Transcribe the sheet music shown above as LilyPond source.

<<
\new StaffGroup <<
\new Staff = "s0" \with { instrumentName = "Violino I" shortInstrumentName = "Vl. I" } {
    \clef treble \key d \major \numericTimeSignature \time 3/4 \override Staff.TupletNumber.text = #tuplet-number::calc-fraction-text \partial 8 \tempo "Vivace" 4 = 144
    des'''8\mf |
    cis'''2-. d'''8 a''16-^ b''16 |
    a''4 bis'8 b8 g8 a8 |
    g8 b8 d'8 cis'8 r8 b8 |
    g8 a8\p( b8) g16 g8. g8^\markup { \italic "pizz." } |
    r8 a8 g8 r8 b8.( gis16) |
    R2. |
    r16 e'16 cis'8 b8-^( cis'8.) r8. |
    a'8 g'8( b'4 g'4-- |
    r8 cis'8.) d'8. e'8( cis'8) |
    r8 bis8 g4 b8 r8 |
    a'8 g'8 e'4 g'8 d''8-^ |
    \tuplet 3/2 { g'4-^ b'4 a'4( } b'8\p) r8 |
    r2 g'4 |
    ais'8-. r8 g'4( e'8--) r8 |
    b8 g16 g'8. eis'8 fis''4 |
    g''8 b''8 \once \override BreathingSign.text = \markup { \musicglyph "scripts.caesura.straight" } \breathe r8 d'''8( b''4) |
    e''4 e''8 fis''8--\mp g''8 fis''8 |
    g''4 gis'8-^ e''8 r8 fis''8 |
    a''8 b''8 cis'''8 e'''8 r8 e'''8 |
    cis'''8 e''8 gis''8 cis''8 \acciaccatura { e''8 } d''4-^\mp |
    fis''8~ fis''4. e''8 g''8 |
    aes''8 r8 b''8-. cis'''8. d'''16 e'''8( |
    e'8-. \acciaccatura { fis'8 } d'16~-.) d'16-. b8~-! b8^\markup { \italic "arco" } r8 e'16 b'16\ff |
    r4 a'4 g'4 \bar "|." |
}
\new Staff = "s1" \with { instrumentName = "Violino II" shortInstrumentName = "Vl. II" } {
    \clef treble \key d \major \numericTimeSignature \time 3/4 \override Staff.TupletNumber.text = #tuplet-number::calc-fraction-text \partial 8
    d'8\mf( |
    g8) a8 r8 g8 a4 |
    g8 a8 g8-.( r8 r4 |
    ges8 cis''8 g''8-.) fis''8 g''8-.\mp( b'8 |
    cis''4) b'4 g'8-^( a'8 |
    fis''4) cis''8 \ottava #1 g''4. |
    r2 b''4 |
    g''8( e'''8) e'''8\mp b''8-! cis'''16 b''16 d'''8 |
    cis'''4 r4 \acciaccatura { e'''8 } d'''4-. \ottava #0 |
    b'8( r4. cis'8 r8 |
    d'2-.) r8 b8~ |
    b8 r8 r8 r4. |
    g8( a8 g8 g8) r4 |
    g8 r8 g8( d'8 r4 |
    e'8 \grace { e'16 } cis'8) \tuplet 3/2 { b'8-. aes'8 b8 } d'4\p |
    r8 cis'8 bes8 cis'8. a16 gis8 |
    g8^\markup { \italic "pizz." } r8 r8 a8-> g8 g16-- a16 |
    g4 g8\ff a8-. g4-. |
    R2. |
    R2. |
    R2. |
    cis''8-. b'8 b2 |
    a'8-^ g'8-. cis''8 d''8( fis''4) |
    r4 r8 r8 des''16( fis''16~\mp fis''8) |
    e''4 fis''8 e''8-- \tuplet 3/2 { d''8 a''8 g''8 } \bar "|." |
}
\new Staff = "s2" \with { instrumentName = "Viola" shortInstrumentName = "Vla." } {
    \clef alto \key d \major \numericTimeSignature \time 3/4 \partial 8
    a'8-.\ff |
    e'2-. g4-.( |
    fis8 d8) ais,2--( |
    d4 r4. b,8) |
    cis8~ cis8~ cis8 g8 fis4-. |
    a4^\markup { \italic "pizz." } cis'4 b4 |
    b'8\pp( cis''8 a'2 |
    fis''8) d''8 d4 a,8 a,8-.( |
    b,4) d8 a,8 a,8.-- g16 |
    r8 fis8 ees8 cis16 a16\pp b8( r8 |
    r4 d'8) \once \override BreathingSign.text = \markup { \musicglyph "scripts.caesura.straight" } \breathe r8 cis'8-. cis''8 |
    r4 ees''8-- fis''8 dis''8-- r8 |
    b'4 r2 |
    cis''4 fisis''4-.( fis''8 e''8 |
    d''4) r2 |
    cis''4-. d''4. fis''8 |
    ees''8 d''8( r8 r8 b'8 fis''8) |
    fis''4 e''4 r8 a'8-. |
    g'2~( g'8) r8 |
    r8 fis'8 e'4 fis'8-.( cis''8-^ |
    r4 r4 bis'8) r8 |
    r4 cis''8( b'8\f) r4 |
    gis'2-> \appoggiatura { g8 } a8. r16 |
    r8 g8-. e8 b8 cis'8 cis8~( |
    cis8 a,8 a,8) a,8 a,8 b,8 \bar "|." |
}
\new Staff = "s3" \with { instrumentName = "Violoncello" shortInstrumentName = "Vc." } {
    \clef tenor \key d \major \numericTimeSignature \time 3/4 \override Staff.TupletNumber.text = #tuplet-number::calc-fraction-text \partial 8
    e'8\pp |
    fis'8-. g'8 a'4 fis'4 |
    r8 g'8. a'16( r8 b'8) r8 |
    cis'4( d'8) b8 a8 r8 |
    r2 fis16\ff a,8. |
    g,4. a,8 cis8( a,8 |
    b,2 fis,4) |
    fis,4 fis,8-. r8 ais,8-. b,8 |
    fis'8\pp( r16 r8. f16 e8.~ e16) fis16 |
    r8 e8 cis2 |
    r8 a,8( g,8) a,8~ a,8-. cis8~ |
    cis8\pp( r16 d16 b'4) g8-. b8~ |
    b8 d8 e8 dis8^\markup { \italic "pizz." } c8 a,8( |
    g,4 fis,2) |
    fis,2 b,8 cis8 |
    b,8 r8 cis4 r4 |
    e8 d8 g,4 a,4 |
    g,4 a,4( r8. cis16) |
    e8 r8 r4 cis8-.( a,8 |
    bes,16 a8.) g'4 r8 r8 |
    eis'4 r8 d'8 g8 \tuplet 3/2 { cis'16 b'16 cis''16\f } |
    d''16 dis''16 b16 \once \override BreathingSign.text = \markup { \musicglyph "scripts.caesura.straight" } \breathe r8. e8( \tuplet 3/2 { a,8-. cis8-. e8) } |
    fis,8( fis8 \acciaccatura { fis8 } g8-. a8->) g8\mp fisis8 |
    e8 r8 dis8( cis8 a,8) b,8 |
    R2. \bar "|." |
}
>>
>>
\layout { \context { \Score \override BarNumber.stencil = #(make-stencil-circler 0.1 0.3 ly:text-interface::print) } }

----

*What you need to do*.
Gather every row above that contains the string "TupletNumber" and reproduce each one in full.

*Response to this exercise*.
    \clef treble \key d \major \numericTimeSignature \time 3/4 \override Staff.TupletNumber.text = #tuplet-number::calc-fraction-text \partial 8 \tempo "Vivace" 4 = 144
    \clef treble \key d \major \numericTimeSignature \time 3/4 \override Staff.TupletNumber.text = #tuplet-number::calc-fraction-text \partial 8
    \clef tenor \key d \major \numericTimeSignature \time 3/4 \override Staff.TupletNumber.text = #tuplet-number::calc-fraction-text \partial 8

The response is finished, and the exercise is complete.